[[ Input records, beginning ]]

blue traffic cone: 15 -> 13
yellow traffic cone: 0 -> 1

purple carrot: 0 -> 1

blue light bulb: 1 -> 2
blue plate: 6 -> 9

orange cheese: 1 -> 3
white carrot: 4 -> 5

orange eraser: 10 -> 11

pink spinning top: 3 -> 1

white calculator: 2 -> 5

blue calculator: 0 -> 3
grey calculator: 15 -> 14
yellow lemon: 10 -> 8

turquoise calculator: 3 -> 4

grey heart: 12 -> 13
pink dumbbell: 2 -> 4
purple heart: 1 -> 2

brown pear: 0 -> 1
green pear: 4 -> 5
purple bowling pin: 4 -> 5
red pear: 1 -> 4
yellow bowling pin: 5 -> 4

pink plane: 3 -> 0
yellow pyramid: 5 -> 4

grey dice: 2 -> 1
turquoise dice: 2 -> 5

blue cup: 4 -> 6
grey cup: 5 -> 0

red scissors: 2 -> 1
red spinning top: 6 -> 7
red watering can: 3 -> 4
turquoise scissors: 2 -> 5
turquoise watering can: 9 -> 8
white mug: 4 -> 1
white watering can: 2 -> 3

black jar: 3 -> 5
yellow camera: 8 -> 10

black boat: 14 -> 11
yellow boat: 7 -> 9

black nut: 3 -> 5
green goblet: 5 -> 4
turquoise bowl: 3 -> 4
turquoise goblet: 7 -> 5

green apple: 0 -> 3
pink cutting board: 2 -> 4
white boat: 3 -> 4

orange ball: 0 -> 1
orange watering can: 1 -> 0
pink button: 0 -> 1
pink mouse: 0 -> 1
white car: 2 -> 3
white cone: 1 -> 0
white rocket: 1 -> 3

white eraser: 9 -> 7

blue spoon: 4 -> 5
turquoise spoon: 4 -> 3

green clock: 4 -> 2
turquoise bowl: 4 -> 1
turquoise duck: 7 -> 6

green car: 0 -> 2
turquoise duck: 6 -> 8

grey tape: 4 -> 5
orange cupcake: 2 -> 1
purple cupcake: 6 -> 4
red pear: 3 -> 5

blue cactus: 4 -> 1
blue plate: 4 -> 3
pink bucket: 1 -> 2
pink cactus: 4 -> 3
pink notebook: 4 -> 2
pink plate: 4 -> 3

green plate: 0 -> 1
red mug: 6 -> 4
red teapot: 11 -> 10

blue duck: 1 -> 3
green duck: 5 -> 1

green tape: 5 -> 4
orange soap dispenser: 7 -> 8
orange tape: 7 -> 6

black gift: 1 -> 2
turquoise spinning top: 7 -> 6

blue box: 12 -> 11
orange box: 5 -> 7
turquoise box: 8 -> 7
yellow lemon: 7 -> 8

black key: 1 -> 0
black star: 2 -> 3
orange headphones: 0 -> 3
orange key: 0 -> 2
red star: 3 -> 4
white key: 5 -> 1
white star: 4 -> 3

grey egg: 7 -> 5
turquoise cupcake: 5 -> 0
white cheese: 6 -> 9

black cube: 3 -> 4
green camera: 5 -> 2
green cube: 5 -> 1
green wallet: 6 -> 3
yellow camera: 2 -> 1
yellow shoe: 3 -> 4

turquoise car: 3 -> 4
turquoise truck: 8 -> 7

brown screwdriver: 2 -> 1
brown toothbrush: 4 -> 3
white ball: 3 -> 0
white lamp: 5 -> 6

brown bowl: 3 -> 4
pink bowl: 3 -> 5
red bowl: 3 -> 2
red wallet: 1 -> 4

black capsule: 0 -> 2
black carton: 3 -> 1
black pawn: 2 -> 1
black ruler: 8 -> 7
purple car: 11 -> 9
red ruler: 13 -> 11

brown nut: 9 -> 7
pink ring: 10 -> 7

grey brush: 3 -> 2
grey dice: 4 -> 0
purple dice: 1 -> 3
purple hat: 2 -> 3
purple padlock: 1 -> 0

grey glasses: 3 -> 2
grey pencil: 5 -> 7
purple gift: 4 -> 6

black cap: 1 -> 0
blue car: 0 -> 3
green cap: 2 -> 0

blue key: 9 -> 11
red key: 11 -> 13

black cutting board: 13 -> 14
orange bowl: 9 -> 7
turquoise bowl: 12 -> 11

[[ Input records, end ]]

- _About this exercise_
Write out, word for word, the lines from the one containing "grey egg: 7 -> 5" through the end of the records, with no other lines.

- _Expected answer_
grey egg: 7 -> 5
turquoise cupcake: 5 -> 0
white cheese: 6 -> 9

black cube: 3 -> 4
green camera: 5 -> 2
green cube: 5 -> 1
green wallet: 6 -> 3
yellow camera: 2 -> 1
yellow shoe: 3 -> 4

turquoise car: 3 -> 4
turquoise truck: 8 -> 7

brown screwdriver: 2 -> 1
brown toothbrush: 4 -> 3
white ball: 3 -> 0
white lamp: 5 -> 6

brown bowl: 3 -> 4
pink bowl: 3 -> 5
red bowl: 3 -> 2
red wallet: 1 -> 4

black capsule: 0 -> 2
black carton: 3 -> 1
black pawn: 2 -> 1
black ruler: 8 -> 7
purple car: 11 -> 9
red ruler: 13 -> 11

brown nut: 9 -> 7
pink ring: 10 -> 7

grey brush: 3 -> 2
grey dice: 4 -> 0
purple dice: 1 -> 3
purple hat: 2 -> 3
purple padlock: 1 -> 0

grey glasses: 3 -> 2
grey pencil: 5 -> 7
purple gift: 4 -> 6

black cap: 1 -> 0
blue car: 0 -> 3
green cap: 2 -> 0

blue key: 9 -> 11
red key: 11 -> 13

black cutting board: 13 -> 14
orange bowl: 9 -> 7
turquoise bowl: 12 -> 11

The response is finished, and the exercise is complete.